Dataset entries
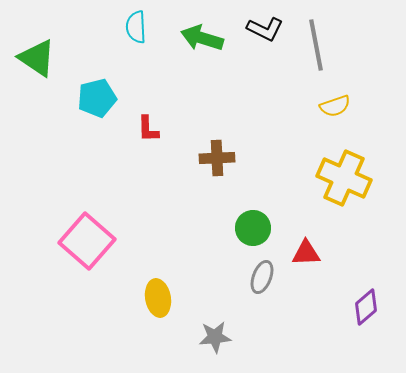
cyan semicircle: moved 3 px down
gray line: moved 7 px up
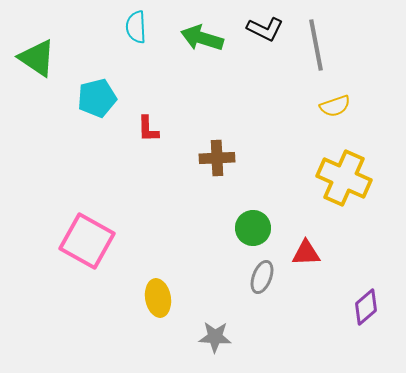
pink square: rotated 12 degrees counterclockwise
gray star: rotated 8 degrees clockwise
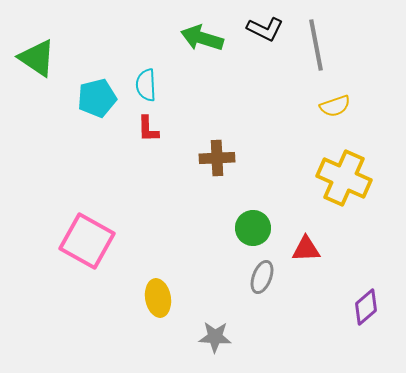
cyan semicircle: moved 10 px right, 58 px down
red triangle: moved 4 px up
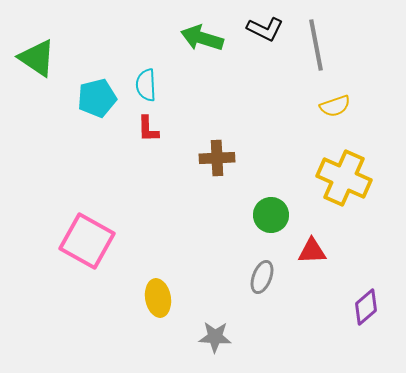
green circle: moved 18 px right, 13 px up
red triangle: moved 6 px right, 2 px down
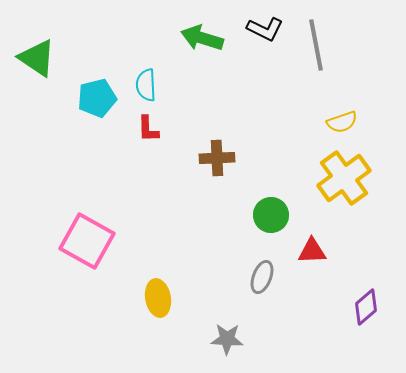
yellow semicircle: moved 7 px right, 16 px down
yellow cross: rotated 30 degrees clockwise
gray star: moved 12 px right, 2 px down
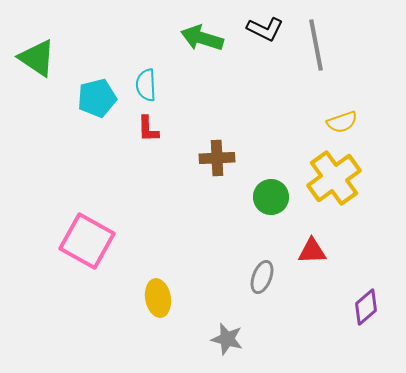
yellow cross: moved 10 px left
green circle: moved 18 px up
gray star: rotated 12 degrees clockwise
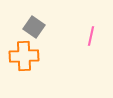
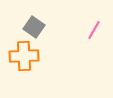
pink line: moved 3 px right, 6 px up; rotated 18 degrees clockwise
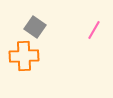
gray square: moved 1 px right
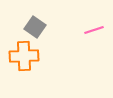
pink line: rotated 42 degrees clockwise
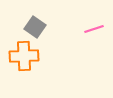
pink line: moved 1 px up
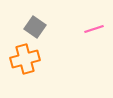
orange cross: moved 1 px right, 3 px down; rotated 12 degrees counterclockwise
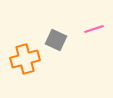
gray square: moved 21 px right, 13 px down; rotated 10 degrees counterclockwise
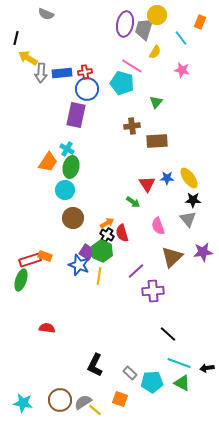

* _Stated task_:
Give back, word for word, the entries above from the line with "pink line: moved 1 px up" through the end of the entries, leaving out the pictures.

* _Completed exercise_:
pink line: moved 1 px up
orange cross: moved 1 px right, 3 px down; rotated 12 degrees counterclockwise
gray square: moved 21 px right, 13 px down; rotated 10 degrees counterclockwise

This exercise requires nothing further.